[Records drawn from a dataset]
━━━━━━━━━━━━━━━━━━━━
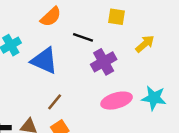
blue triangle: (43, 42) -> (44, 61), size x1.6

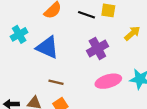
black line: (83, 37) -> (87, 15), moved
brown line: (55, 102) -> (56, 82), turned 64

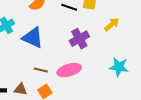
pink ellipse: (108, 81) -> (69, 70), moved

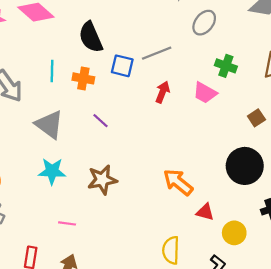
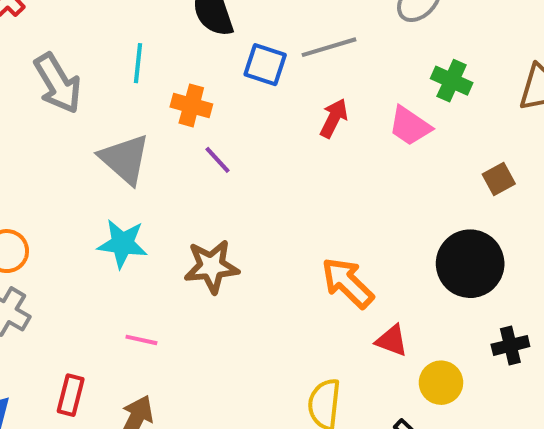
orange cross: (83, 78) -> (191, 105), moved

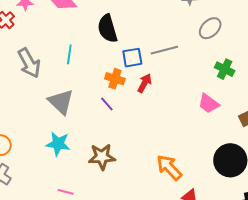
blue square: (265, 65) -> (132, 58), turned -30
orange cross: (191, 105) -> (115, 79), moved
red arrow: (334, 118) -> (145, 83), moved
pink trapezoid: (410, 126) -> (209, 104), moved

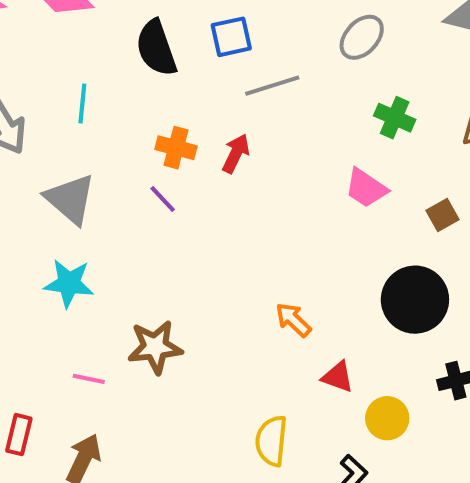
blue square: (132, 58) -> (231, 37), moved
brown star: (102, 157) -> (155, 347), moved
orange arrow: (169, 167) -> (293, 320), size x0.7

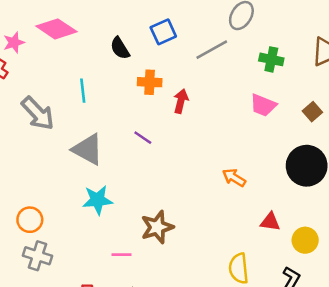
black semicircle: (156, 48) -> (120, 48), size x0.7
gray line: (272, 86) -> (212, 50), moved
orange cross: (176, 148) -> (150, 82), moved
orange arrow: (293, 320) -> (234, 178), moved

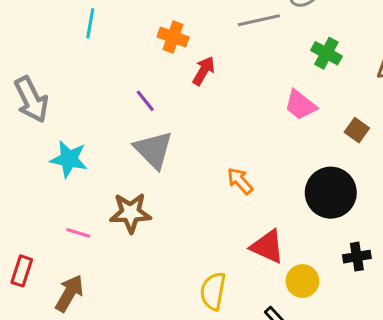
brown square: (312, 112) -> (357, 130), turned -30
gray arrow: (38, 113) -> (31, 100), moved
gray triangle: (88, 149) -> (154, 150), moved
red triangle: (270, 222) -> (267, 247), size x1.4

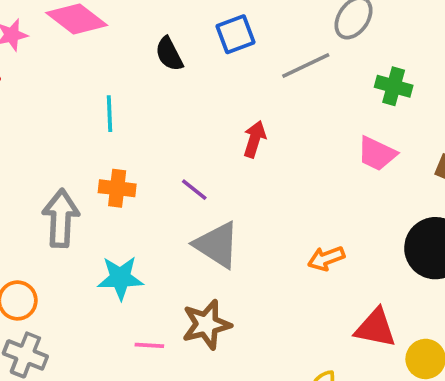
orange cross: (173, 37) -> (117, 188), moved
gray arrow: (31, 100) -> (61, 218), turned -138
orange arrow: (240, 181) -> (326, 258), turned -56
pink line: (78, 233) -> (149, 345), moved

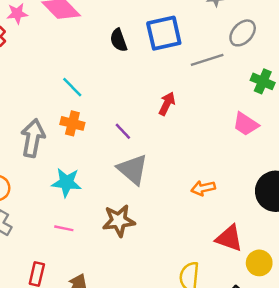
blue square: (236, 34) -> (164, 33), size x1.4
cyan line: (110, 114) -> (72, 87), moved, turned -50
pink line: (149, 345) -> (64, 228), moved

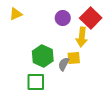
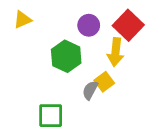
green hexagon: (43, 56) -> (66, 56), moved
yellow square: (74, 58) -> (104, 82), turned -32

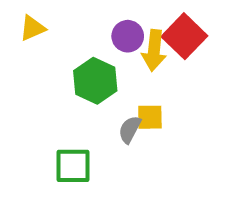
yellow arrow: (116, 52) -> (154, 50), moved
yellow square: (104, 82) -> (150, 117), turned 36

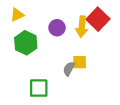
purple circle: (128, 36) -> (57, 28), moved
green hexagon: (95, 81) -> (26, 43), moved

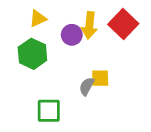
yellow triangle: (17, 15) -> (38, 19), moved
yellow arrow: (82, 27) -> (89, 25), moved

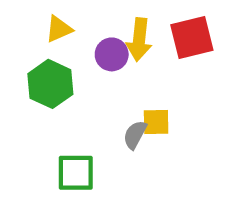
red square: (123, 24) -> (192, 38), turned 32

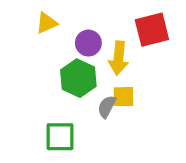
yellow arrow: (139, 40) -> (118, 58), moved
green hexagon: (50, 84) -> (78, 78), moved

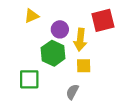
gray semicircle: (107, 107) -> (72, 92), moved
green square: (60, 137) -> (29, 79), moved

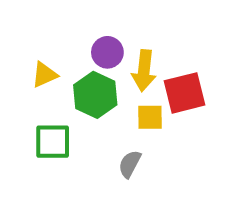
yellow triangle: (32, 16) -> (45, 75), moved
red square: (103, 20) -> (185, 93), moved

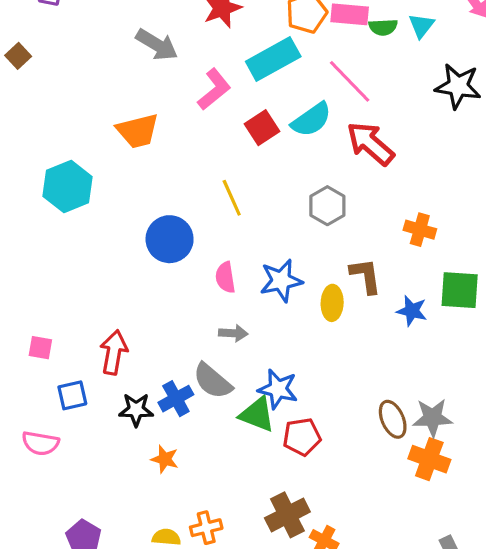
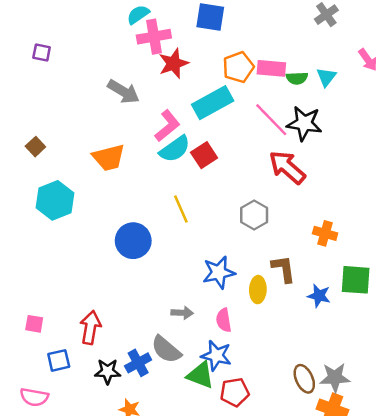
brown square: (18, 56) -> (35, 147), moved
black star: (458, 86) -> (304, 123), moved
cyan semicircle: (311, 120) -> (175, 149), moved
pink semicircle: (225, 277) -> (224, 320), moved

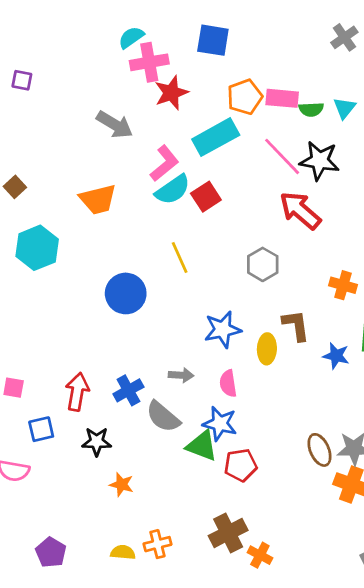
blue cross: (138, 363) -> (128, 390), moved

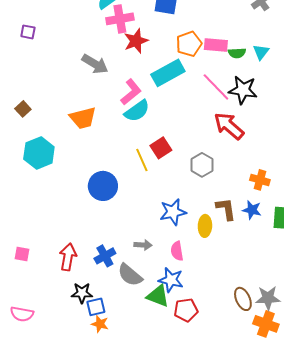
red square: (206, 197) -> (161, 148), moved
blue star: (336, 356) -> (252, 210), moved
blue square: (41, 429) -> (96, 307), moved

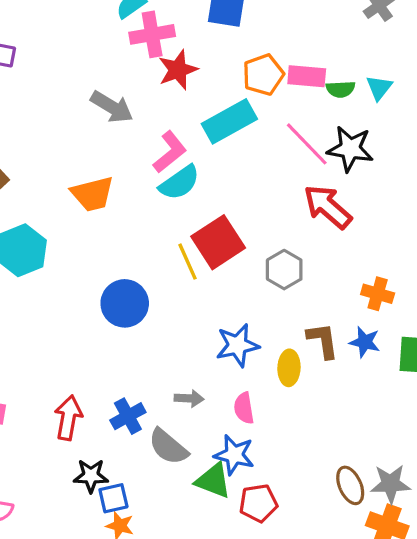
red square: (161, 148) -> (218, 242), size x1.5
━━━━━━━━━━━━━━━━━━━━
Exercise goal — In the records above, find the line with "yellow arrow: (116, 52) -> (154, 50), moved". Print exactly from there through the line with "yellow arrow: (139, 40) -> (118, 58), moved", minus the pictures.

Final answer —
yellow arrow: (116, 52) -> (154, 50), moved
yellow square: (104, 82) -> (150, 117), turned 36

purple circle: (128, 36) -> (57, 28), moved
green hexagon: (95, 81) -> (26, 43), moved

yellow triangle: (17, 15) -> (38, 19), moved
yellow arrow: (82, 27) -> (89, 25), moved

red square: (123, 24) -> (192, 38), turned 32

yellow arrow: (139, 40) -> (118, 58), moved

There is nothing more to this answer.